## [Your objective]
Exactly the lines from the one containing "orange brick J2:K3" through the end of the entries, both ends included, are to be output.

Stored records

------------------------------------

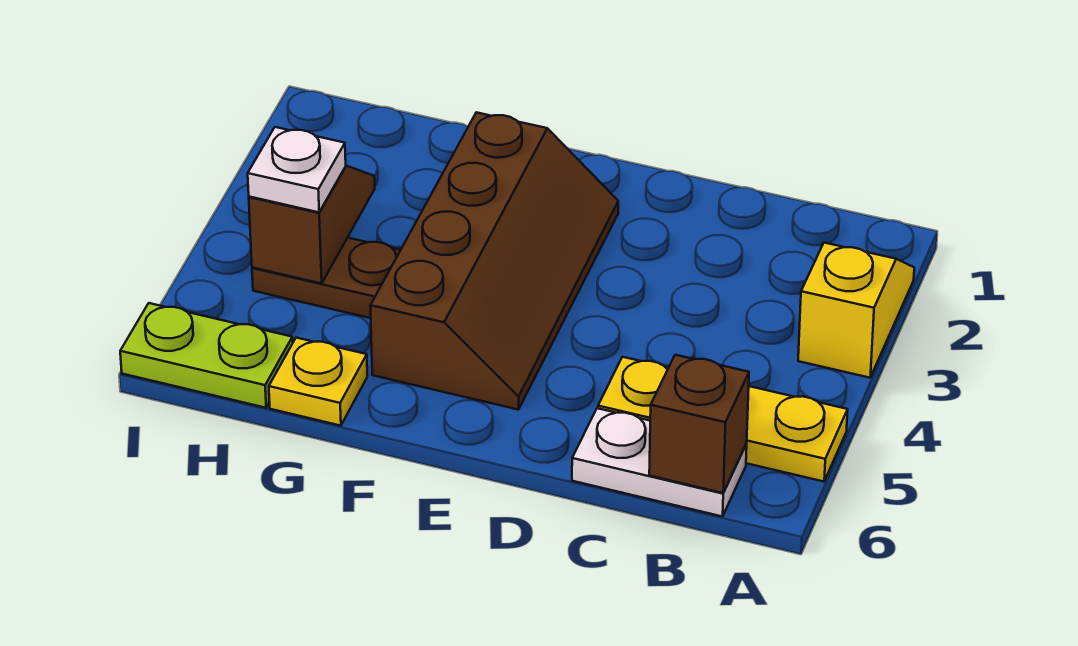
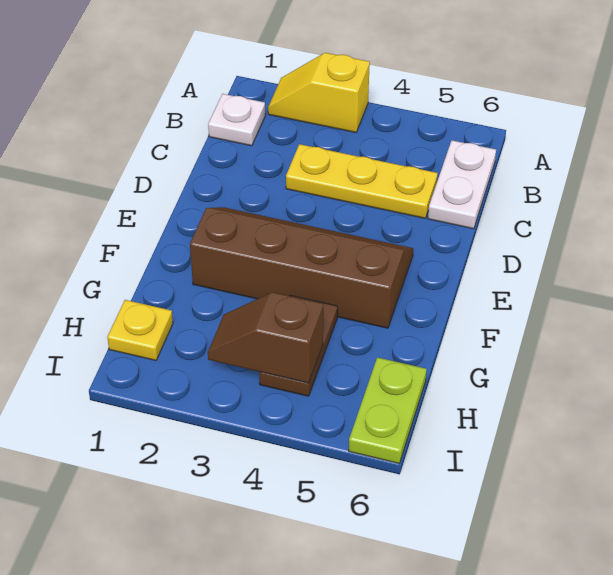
yellow plate A5:C5 level 1 -> yellow plate C3:C5 level 1
brown brick B6 level 2 -> none
yellow plate G6 level 1 -> yellow plate H1 level 1
white plate H4 level 3 -> white plate B1 level 1

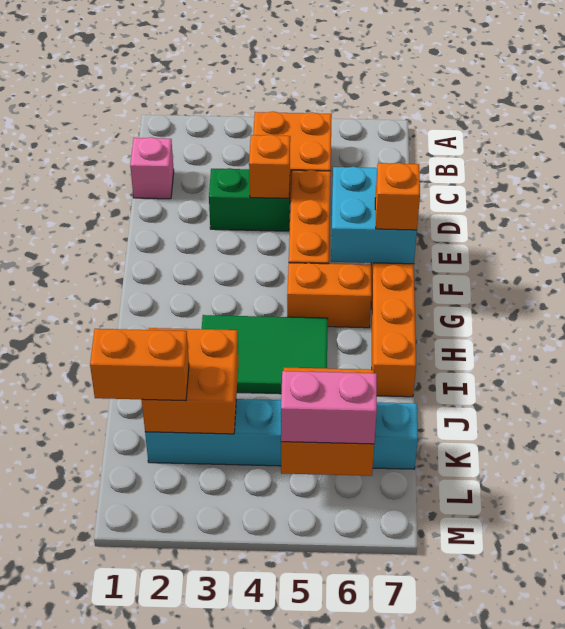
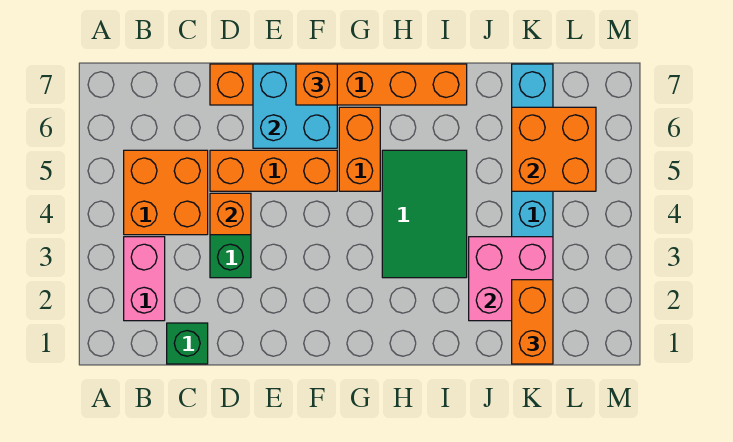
pink brick C1 level 1 -> green brick C1 level 1
orange brick J2:K3 level 2 -> pink brick J2:K3 level 2
pink brick L5:L6 level 3 -> pink brick B2:B3 level 1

------------------------------------

## [Your solution]
orange brick J2:K3 level 2 -> pink brick J2:K3 level 2
pink brick L5:L6 level 3 -> pink brick B2:B3 level 1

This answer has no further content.